▶ _Action item_
Write out each line of the entries exactly, starting at the first and finishing with the line that contains "- moved: wrapped".
(Beginning of Record set)
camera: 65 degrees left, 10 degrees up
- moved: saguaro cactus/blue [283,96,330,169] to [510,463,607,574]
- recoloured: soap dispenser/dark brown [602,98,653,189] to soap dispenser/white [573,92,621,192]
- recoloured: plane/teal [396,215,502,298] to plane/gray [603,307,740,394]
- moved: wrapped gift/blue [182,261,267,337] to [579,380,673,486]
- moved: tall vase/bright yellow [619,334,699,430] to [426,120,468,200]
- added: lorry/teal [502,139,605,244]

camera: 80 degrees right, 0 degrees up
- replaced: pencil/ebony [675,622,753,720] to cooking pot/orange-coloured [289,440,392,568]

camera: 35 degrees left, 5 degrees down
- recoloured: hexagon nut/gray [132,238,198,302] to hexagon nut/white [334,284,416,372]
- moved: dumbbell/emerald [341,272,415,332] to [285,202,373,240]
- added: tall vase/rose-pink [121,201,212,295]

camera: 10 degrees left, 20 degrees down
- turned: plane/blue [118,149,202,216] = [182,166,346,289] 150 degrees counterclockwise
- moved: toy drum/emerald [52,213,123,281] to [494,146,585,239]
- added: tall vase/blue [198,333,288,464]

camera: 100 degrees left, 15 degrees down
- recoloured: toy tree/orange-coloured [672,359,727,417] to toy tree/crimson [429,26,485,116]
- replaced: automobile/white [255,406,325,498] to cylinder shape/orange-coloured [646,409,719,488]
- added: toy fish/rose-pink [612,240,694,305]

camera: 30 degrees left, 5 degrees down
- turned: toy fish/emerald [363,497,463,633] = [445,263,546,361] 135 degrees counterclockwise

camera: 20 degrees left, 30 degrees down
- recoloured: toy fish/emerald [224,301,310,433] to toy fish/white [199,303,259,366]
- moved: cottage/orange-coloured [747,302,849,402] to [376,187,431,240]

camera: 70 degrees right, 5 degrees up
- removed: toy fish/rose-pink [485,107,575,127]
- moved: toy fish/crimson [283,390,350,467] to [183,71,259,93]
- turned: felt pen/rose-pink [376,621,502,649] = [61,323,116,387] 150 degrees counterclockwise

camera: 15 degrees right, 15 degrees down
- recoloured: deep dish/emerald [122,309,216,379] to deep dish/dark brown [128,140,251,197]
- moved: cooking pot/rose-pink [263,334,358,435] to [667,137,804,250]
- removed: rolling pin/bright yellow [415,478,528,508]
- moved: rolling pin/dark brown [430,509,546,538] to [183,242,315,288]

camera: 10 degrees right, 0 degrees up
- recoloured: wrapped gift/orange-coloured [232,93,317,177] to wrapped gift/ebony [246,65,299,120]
(End of Record set)
▶ _Answer to the problem_
camera: 65 degrees left, 10 degrees up
- moved: saguaro cactus/blue [283,96,330,169] to [510,463,607,574]
- recoloured: soap dispenser/dark brown [602,98,653,189] to soap dispenser/white [573,92,621,192]
- recoloured: plane/teal [396,215,502,298] to plane/gray [603,307,740,394]
- moved: wrapped gift/blue [182,261,267,337] to [579,380,673,486]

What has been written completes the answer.